Start of Block

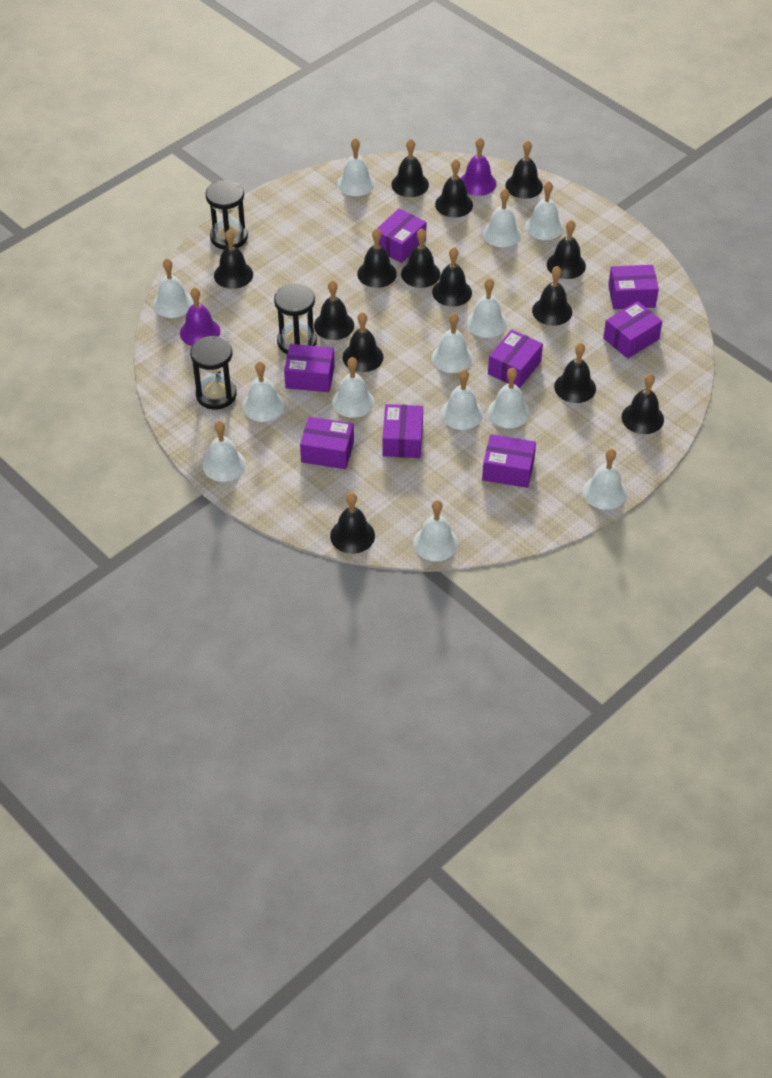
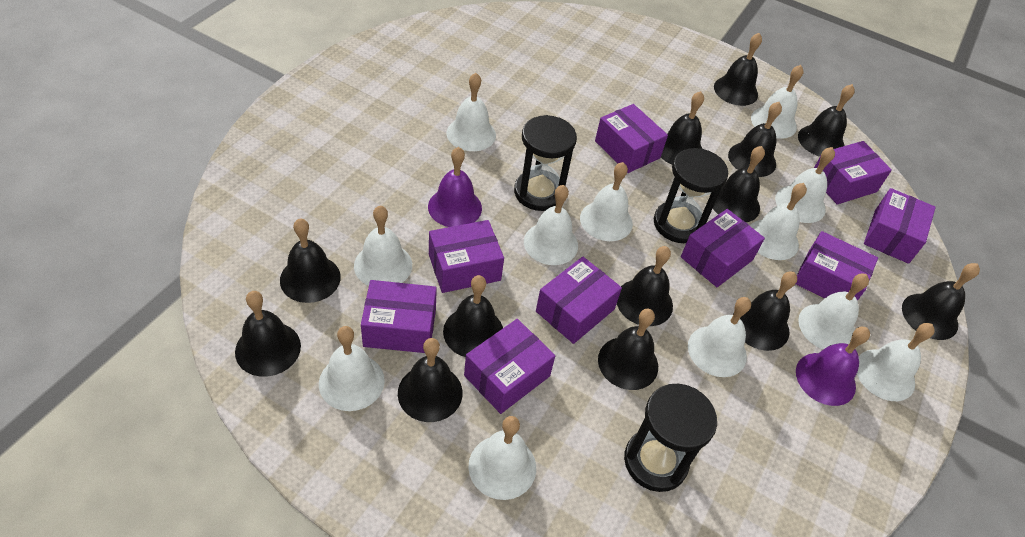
black bell: 14 -> 13
purple box: 8 -> 9
white bell: 13 -> 12

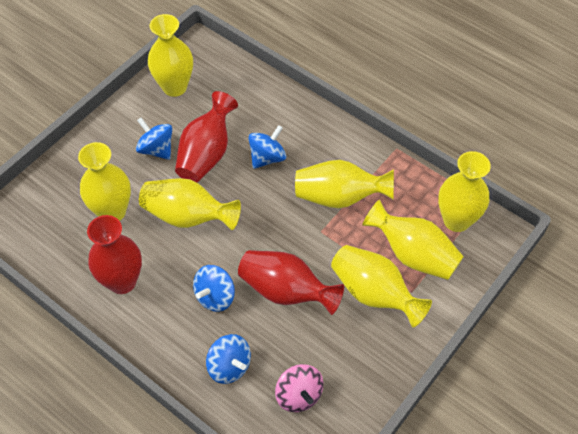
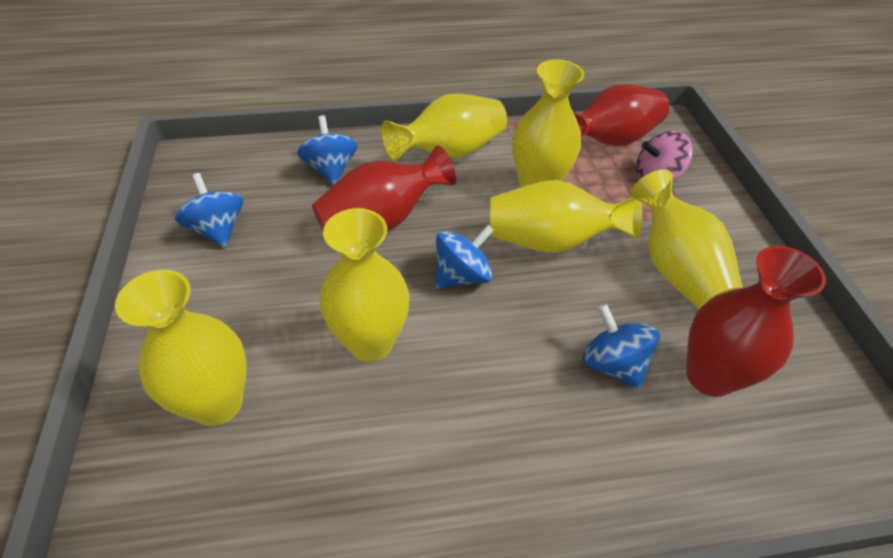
yellow vase: 7 -> 6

End of Block

WHAT NEEDS TO BE DONE: Once the pictures are set aside, restate the remaining data above exactly.

SOLUTION TO THIS EXERCISE:
black bell: 14 -> 13
purple box: 8 -> 9
white bell: 13 -> 12

yellow vase: 7 -> 6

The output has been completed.